- **To do**:
The required output is the exact run of lines below that opens at the line with "R213: 100k (U201/DIS, U201/THR)" and closes at the line with "R9: 82k (N1, N8) -> 82k (N1, N6)".

- **Stored items from a collection**:
= = = = = = =

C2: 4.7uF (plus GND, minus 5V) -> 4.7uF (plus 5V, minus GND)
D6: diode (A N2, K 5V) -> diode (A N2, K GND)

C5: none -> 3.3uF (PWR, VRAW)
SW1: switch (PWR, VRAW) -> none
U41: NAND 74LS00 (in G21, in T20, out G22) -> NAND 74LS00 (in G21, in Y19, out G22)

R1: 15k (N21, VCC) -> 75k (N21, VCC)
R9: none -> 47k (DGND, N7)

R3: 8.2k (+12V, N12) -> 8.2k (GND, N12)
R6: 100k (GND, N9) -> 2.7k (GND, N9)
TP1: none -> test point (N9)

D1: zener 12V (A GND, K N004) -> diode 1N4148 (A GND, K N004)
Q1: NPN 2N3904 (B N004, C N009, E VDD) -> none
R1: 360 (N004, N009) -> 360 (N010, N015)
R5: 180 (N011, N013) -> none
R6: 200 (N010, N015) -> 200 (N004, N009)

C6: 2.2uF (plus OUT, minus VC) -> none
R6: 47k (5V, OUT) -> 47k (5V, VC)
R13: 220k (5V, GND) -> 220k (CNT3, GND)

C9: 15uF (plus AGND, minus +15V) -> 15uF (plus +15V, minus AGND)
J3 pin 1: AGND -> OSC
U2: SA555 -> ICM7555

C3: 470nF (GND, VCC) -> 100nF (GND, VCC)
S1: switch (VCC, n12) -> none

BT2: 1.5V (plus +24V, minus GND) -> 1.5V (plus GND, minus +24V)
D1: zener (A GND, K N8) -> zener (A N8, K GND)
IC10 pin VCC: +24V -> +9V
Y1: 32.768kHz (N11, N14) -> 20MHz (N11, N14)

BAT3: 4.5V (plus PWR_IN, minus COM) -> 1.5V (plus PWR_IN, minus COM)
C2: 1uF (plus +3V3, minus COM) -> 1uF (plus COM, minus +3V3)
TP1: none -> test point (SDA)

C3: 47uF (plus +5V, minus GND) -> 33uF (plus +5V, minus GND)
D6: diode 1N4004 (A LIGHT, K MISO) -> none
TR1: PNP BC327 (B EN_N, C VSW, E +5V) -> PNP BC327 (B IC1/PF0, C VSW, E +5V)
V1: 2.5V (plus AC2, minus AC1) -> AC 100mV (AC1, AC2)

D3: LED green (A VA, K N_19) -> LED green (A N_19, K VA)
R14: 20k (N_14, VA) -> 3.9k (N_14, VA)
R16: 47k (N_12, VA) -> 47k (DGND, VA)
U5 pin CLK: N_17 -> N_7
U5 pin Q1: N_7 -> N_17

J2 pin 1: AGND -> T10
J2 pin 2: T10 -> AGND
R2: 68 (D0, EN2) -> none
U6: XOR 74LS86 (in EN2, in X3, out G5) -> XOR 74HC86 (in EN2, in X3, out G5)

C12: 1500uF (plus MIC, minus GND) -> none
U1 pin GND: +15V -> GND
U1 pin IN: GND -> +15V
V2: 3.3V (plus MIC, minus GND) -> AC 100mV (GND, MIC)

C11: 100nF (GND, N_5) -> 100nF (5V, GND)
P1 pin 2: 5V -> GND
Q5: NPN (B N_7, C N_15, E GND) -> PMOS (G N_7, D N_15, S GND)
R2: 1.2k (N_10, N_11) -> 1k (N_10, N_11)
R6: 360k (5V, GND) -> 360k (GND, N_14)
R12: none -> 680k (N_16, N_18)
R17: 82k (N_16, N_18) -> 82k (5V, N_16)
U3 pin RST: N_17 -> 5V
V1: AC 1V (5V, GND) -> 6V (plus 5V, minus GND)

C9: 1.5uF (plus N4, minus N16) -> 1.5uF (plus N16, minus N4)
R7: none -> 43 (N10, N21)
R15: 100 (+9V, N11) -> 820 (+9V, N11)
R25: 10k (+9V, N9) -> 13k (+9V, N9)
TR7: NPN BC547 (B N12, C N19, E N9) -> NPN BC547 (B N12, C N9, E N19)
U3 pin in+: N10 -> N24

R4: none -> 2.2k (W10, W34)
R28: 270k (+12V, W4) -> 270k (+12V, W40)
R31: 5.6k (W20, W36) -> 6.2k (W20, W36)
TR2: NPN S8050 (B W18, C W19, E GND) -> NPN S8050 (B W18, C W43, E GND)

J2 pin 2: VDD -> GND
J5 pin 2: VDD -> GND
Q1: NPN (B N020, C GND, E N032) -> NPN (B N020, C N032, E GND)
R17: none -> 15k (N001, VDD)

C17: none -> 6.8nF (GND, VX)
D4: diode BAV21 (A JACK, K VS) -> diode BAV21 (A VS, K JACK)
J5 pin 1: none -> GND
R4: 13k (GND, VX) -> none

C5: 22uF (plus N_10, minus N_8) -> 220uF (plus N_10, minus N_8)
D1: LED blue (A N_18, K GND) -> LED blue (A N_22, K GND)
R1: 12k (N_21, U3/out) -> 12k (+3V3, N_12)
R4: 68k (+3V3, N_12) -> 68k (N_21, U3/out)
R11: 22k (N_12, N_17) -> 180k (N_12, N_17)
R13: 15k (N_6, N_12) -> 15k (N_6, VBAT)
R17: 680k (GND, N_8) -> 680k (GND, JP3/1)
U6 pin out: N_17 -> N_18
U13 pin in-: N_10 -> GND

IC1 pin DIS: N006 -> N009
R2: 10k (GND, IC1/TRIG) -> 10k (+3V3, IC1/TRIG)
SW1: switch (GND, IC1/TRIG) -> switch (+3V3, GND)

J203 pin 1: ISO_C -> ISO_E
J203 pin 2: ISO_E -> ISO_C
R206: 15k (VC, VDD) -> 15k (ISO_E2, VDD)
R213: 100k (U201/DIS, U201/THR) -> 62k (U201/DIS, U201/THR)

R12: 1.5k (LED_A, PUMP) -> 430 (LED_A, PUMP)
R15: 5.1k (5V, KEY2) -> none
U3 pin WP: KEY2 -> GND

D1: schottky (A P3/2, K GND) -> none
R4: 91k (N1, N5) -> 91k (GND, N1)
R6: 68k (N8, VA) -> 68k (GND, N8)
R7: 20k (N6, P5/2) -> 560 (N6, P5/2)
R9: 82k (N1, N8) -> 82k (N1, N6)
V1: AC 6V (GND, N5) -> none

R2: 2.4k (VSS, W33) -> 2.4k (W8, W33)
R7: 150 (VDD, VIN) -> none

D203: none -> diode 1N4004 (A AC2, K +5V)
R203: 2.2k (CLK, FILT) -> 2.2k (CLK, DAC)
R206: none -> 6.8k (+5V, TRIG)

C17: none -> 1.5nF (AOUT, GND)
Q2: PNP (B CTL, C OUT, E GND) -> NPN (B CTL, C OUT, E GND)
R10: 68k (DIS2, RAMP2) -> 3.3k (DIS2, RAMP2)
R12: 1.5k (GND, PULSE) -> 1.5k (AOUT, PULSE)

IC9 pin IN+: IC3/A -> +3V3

= = = = = = =

- **Task solution**:
R213: 100k (U201/DIS, U201/THR) -> 62k (U201/DIS, U201/THR)

R12: 1.5k (LED_A, PUMP) -> 430 (LED_A, PUMP)
R15: 5.1k (5V, KEY2) -> none
U3 pin WP: KEY2 -> GND

D1: schottky (A P3/2, K GND) -> none
R4: 91k (N1, N5) -> 91k (GND, N1)
R6: 68k (N8, VA) -> 68k (GND, N8)
R7: 20k (N6, P5/2) -> 560 (N6, P5/2)
R9: 82k (N1, N8) -> 82k (N1, N6)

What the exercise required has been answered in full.